RECORDS FOR PROCESSING
◆ ◆ ◆
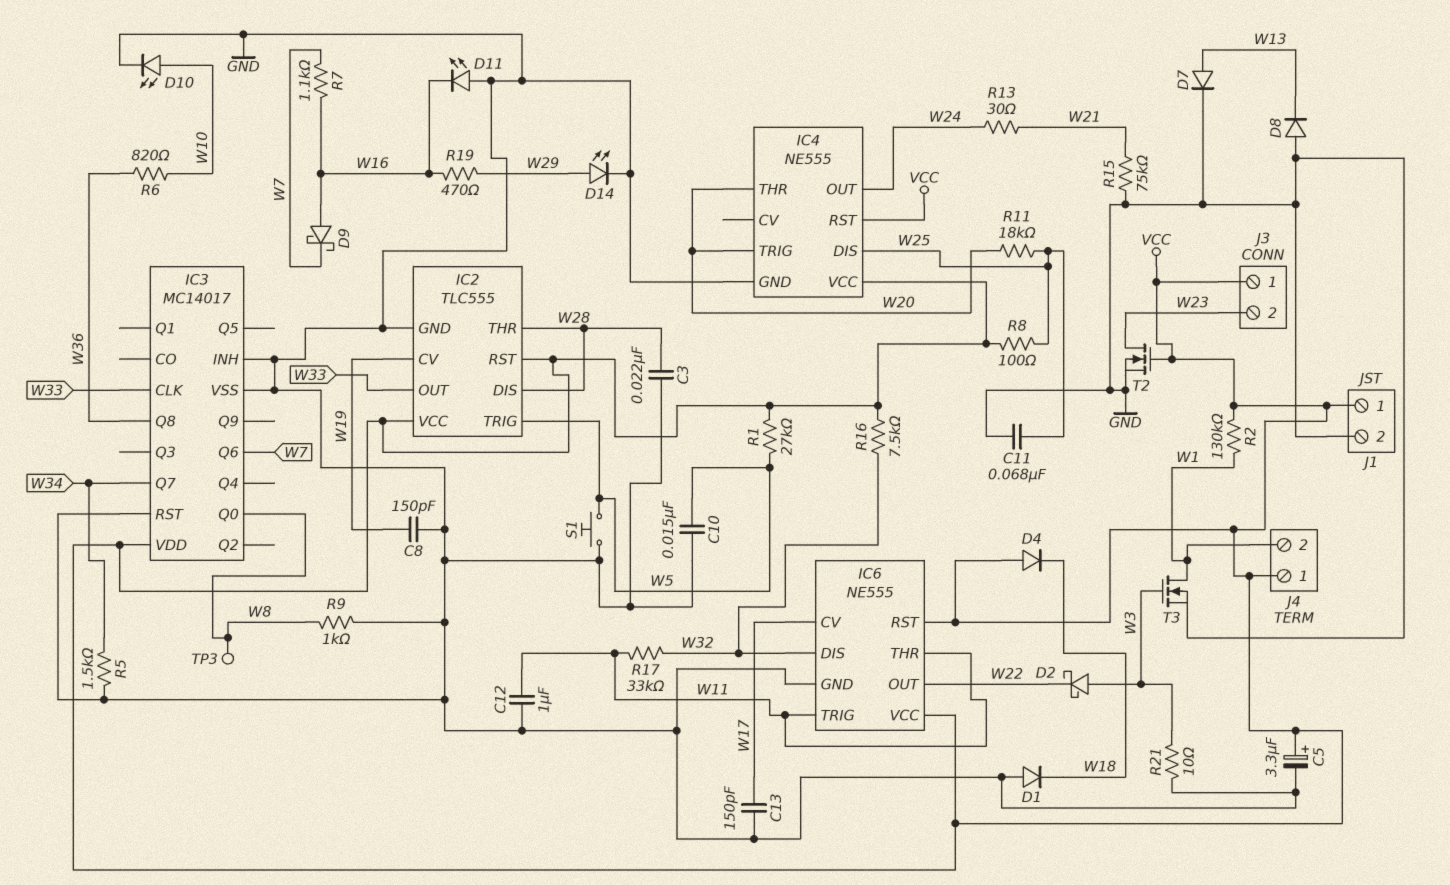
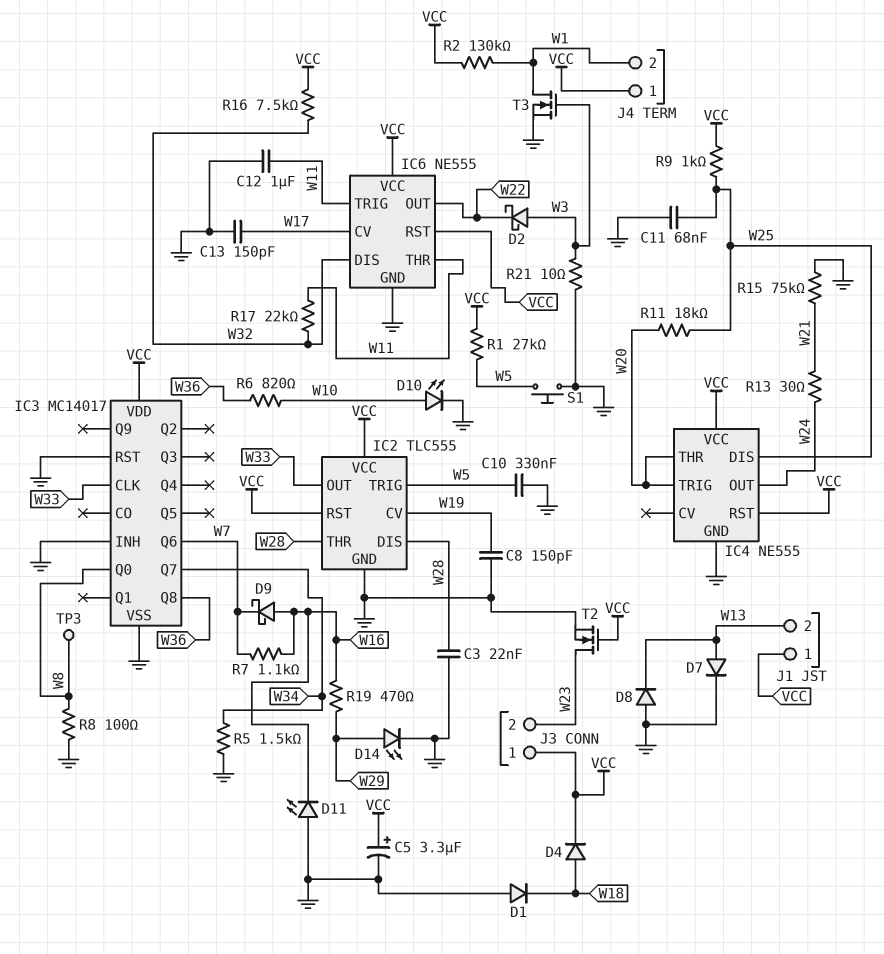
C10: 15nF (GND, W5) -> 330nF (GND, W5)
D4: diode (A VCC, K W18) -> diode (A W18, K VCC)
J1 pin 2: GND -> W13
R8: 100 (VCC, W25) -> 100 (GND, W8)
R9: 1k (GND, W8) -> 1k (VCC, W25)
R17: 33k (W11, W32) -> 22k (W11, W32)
◆ ◆ ◆
REQUIRED WORK
Set down each entry again exactly as written. Pictures stay out.

ANSWER AREA
C10: 15nF (GND, W5) -> 330nF (GND, W5)
D4: diode (A VCC, K W18) -> diode (A W18, K VCC)
J1 pin 2: GND -> W13
R8: 100 (VCC, W25) -> 100 (GND, W8)
R9: 1k (GND, W8) -> 1k (VCC, W25)
R17: 33k (W11, W32) -> 22k (W11, W32)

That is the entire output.